Starting at the top of the records below and ending with the line that contains "90,221 to 435,443", print each line exactly as written, skipping the pictures.

(Records from a data source)
-.-.-

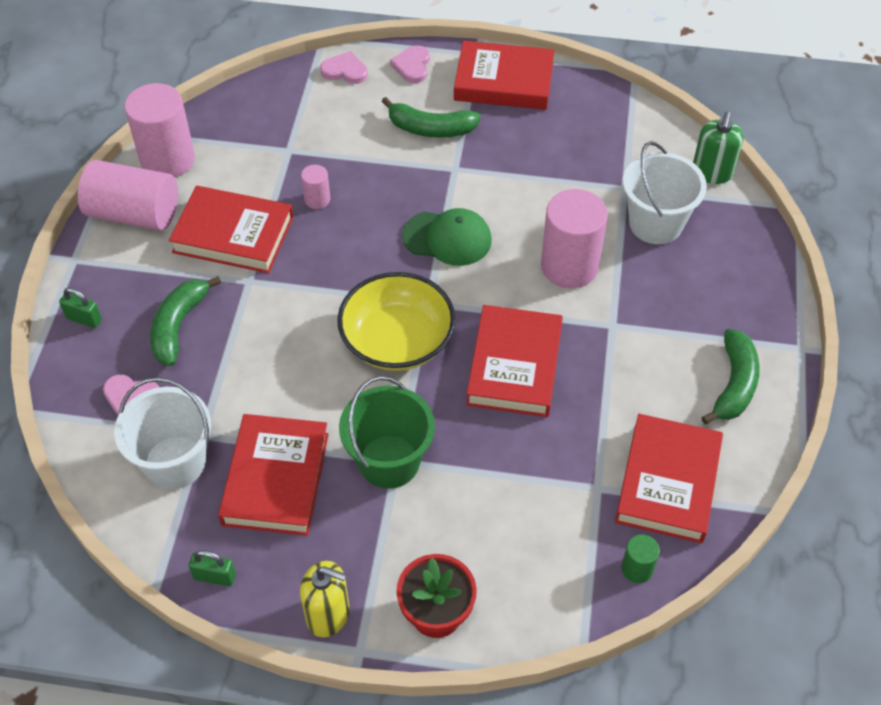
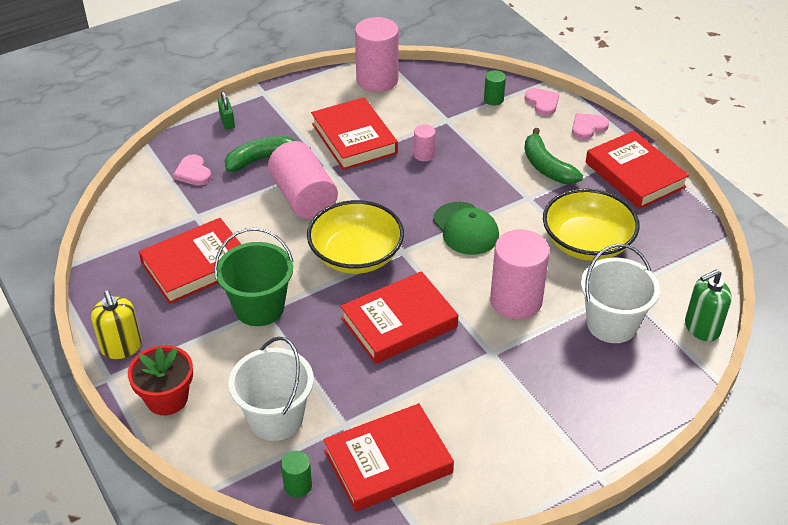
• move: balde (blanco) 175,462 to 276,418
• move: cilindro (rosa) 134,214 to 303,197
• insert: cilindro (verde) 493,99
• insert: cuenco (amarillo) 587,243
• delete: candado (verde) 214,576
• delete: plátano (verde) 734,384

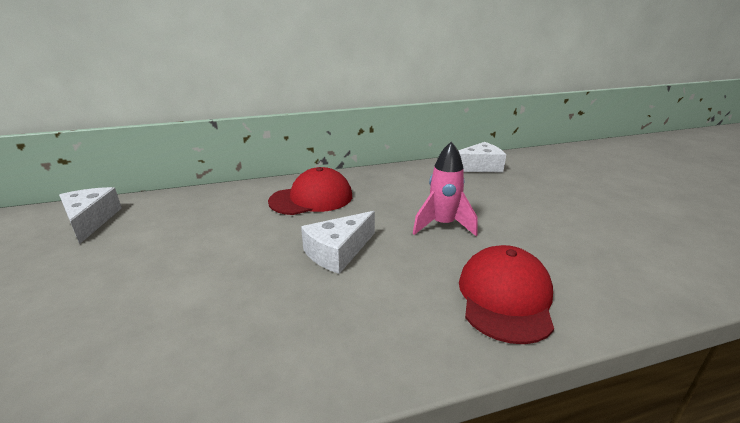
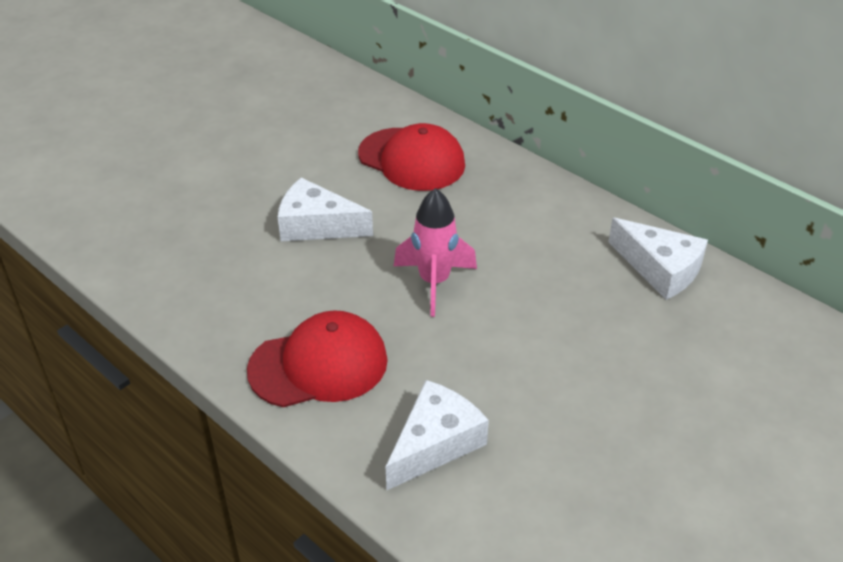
• move: queso (blanco) 90,221 to 435,443

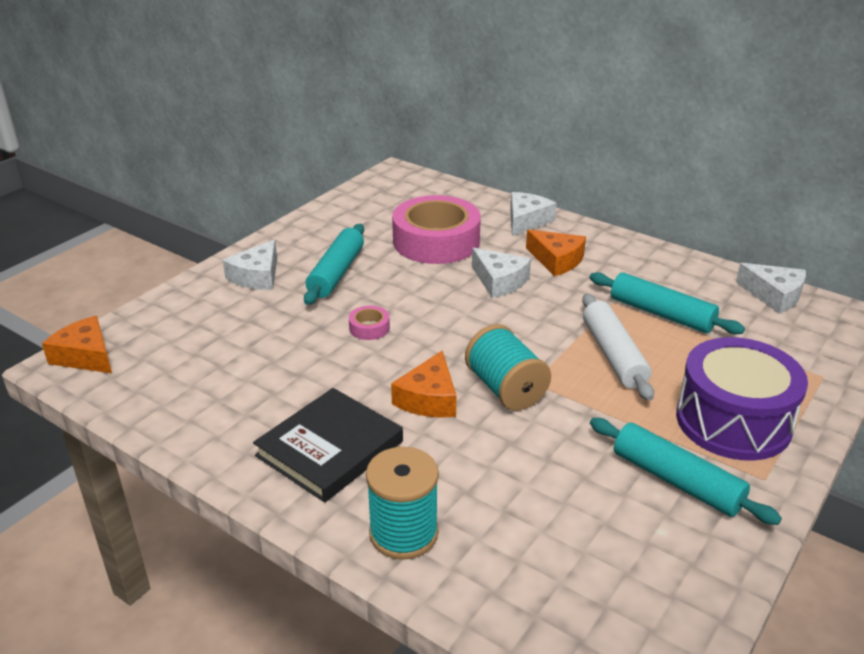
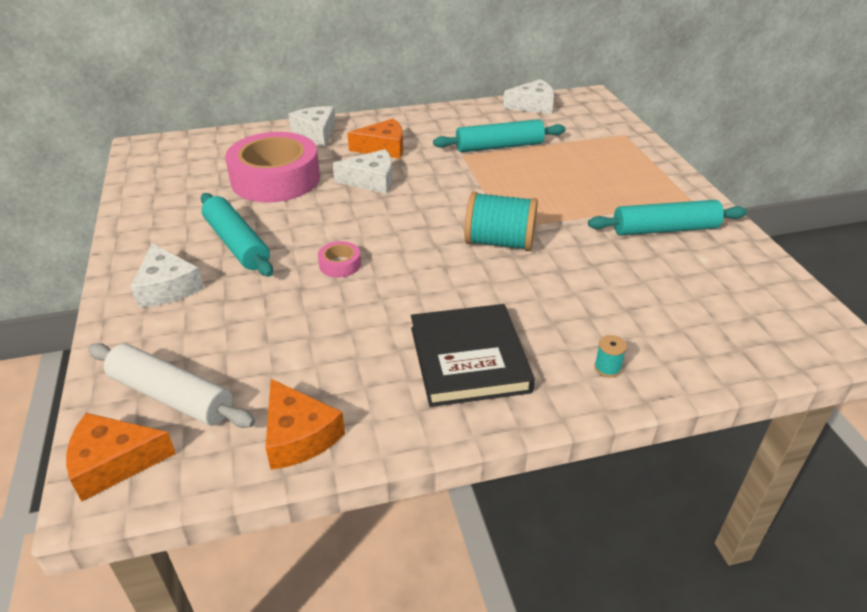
• move: rodillo (blanco) 613,355 to 172,396
• move: queso (naranja) 429,398 to 299,435
• resize: carrete (turquesa) 403,533 = 607,368 x0.42
• delete: tambor (morado) 733,421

-.-.-

## Task result
• move: balde (blanco) 175,462 to 276,418
• move: cilindro (rosa) 134,214 to 303,197
• insert: cilindro (verde) 493,99
• insert: cuenco (amarillo) 587,243
• delete: candado (verde) 214,576
• delete: plátano (verde) 734,384

• move: queso (blanco) 90,221 to 435,443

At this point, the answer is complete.